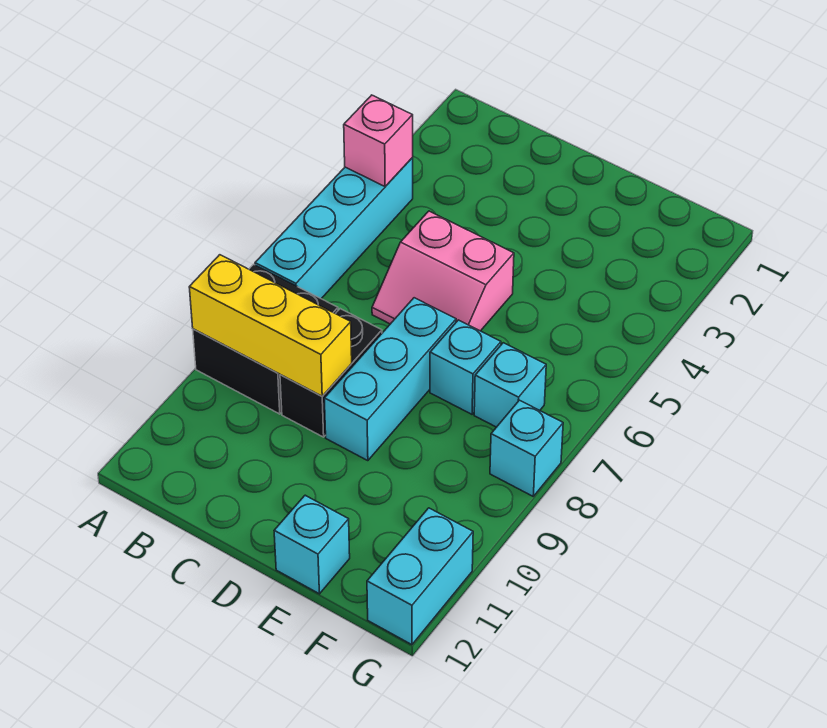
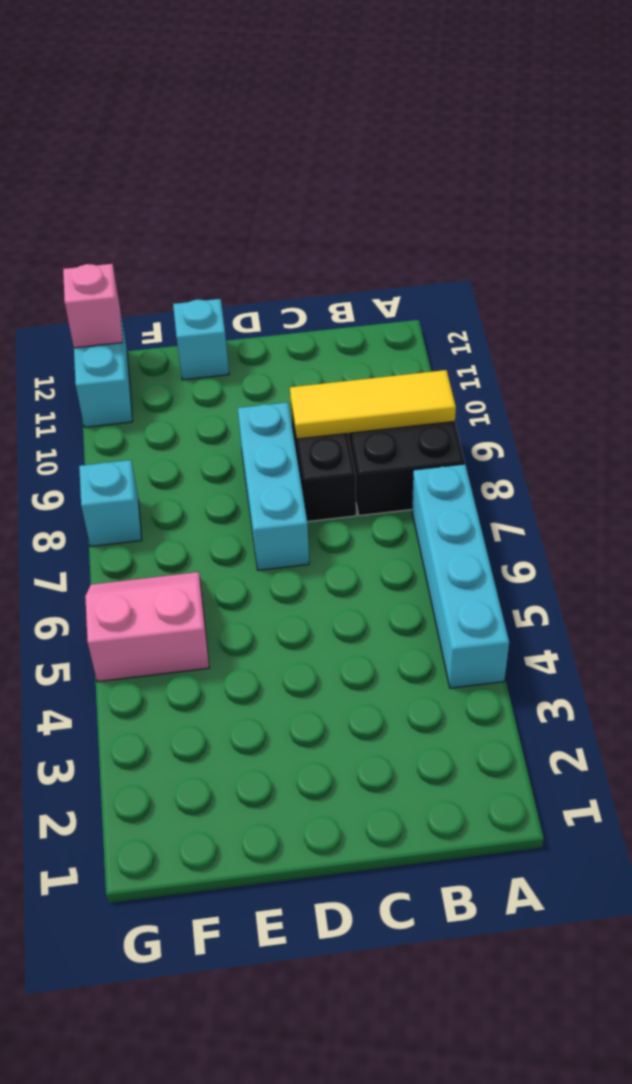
pink brick A4 level 2 -> pink brick G12 level 2
yellow brick A9:C9 level 2 -> yellow tile A9:C9 level 2
pink slope C5:D6 level 1 top 5 -> pink slope F5:G6 level 1 top 5
cyan brick E7 level 1 -> none
cyan brick F7 level 1 -> none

[PROBLEM REQUIREMENTS] Please print the entries shown above again, exactly, and skip the pictures.

[ANSWER TO THIS TASK]
pink brick A4 level 2 -> pink brick G12 level 2
yellow brick A9:C9 level 2 -> yellow tile A9:C9 level 2
pink slope C5:D6 level 1 top 5 -> pink slope F5:G6 level 1 top 5
cyan brick E7 level 1 -> none
cyan brick F7 level 1 -> none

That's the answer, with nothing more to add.